--- INPUT MATERIAL ---
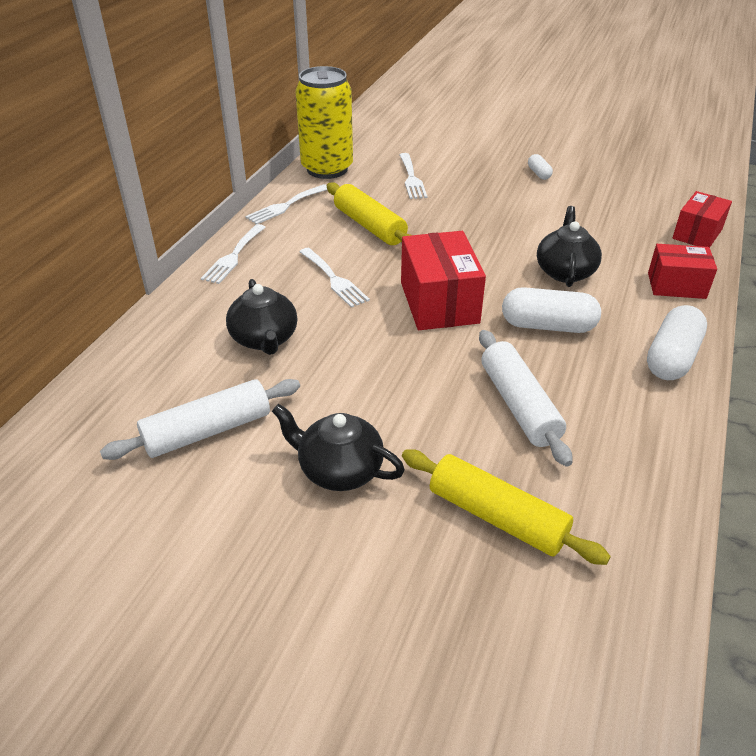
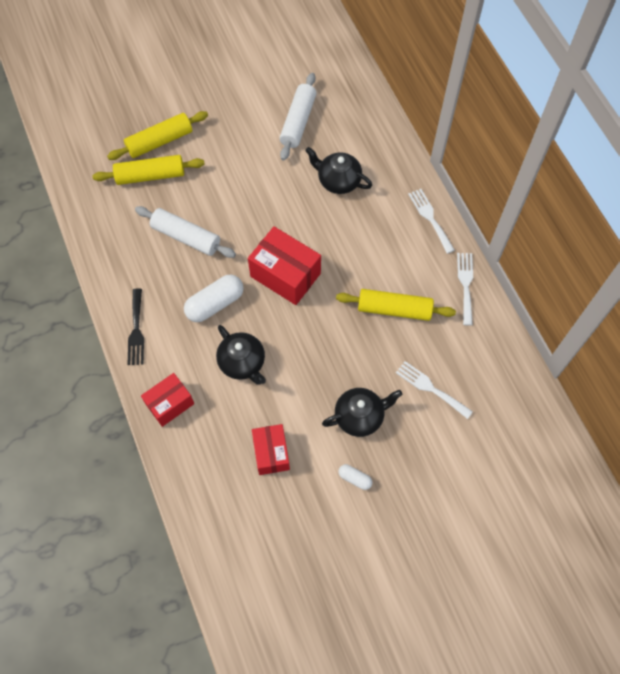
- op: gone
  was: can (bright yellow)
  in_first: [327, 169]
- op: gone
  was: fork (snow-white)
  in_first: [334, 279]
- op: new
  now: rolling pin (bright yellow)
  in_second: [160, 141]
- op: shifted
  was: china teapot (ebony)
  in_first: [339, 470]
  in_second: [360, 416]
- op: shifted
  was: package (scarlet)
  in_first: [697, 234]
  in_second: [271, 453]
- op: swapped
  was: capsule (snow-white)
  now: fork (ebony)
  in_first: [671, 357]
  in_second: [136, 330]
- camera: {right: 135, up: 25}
---
TASK INSTRUCTIONS »
When a line of the records has the word "white", pick it out and copy it.

SOLUTION TO THE PROBLEM »
  was: fork (snow-white)
  was: capsule (snow-white)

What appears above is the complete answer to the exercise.